══ Record extracts ══

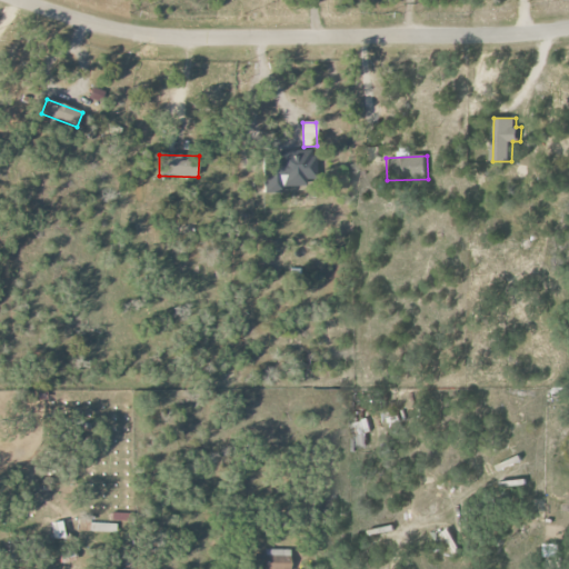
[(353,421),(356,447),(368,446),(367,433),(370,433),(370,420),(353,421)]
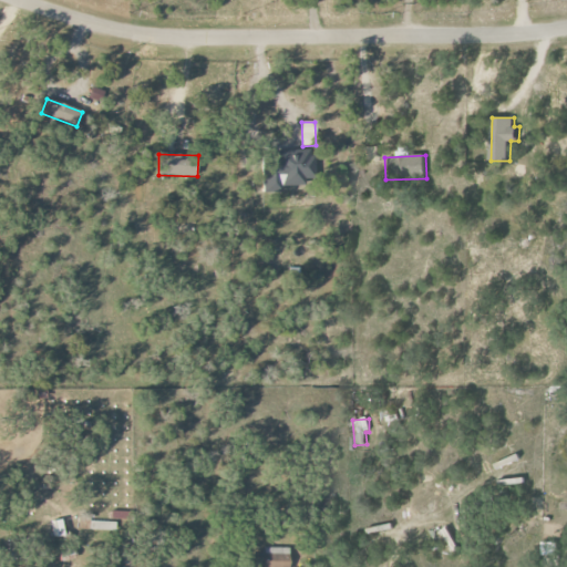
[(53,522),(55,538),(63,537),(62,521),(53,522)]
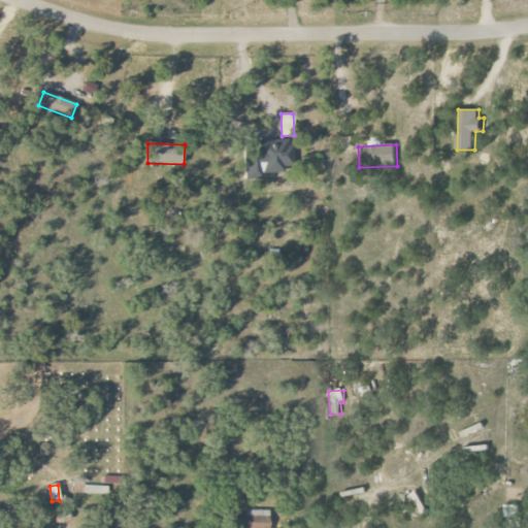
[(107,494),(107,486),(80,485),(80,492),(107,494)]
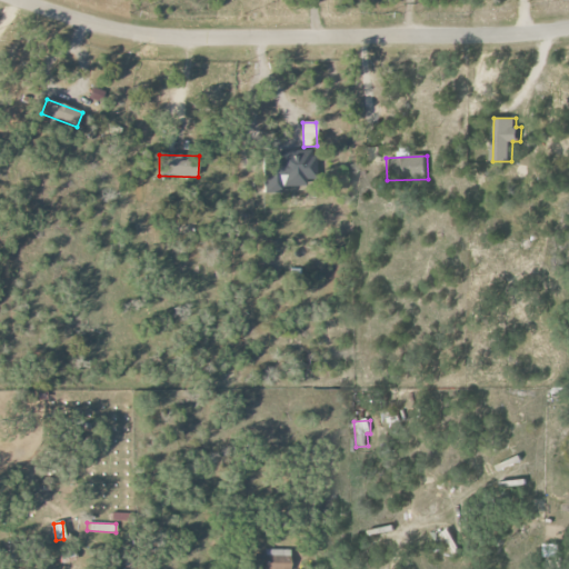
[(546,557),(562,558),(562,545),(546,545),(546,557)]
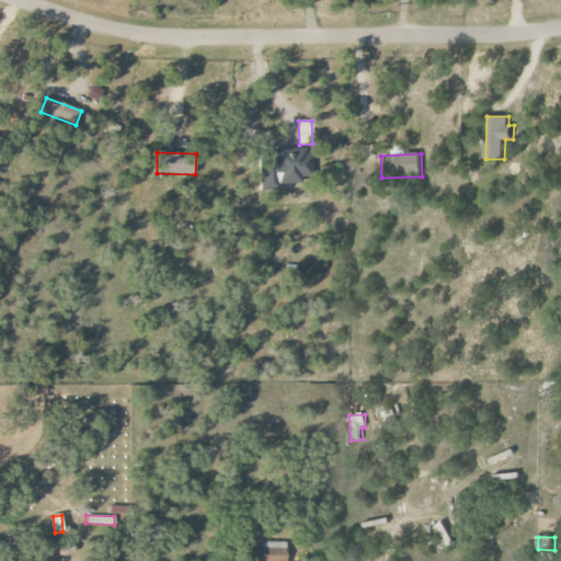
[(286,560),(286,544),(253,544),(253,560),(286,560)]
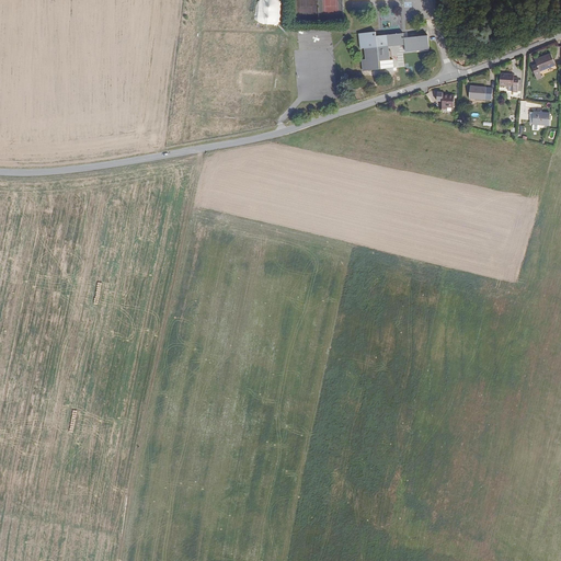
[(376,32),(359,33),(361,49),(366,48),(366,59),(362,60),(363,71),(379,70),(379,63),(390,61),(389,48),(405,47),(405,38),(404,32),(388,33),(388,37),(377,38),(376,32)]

═══

> Goal of the exercise:
Every line from the one that contains "[(546,557),(562,558),(562,545),(546,545),(546,557)]" through the end of the records above is to be reproduced exactly; no picture goes in the copy.

> Your solution:
[(546,557),(562,558),(562,545),(546,545),(546,557)]
[(286,560),(286,544),(253,544),(253,560),(286,560)]
[(376,32),(359,33),(361,49),(366,48),(366,59),(362,60),(363,71),(379,70),(379,63),(390,61),(389,48),(405,47),(405,38),(404,32),(388,33),(388,37),(377,38),(376,32)]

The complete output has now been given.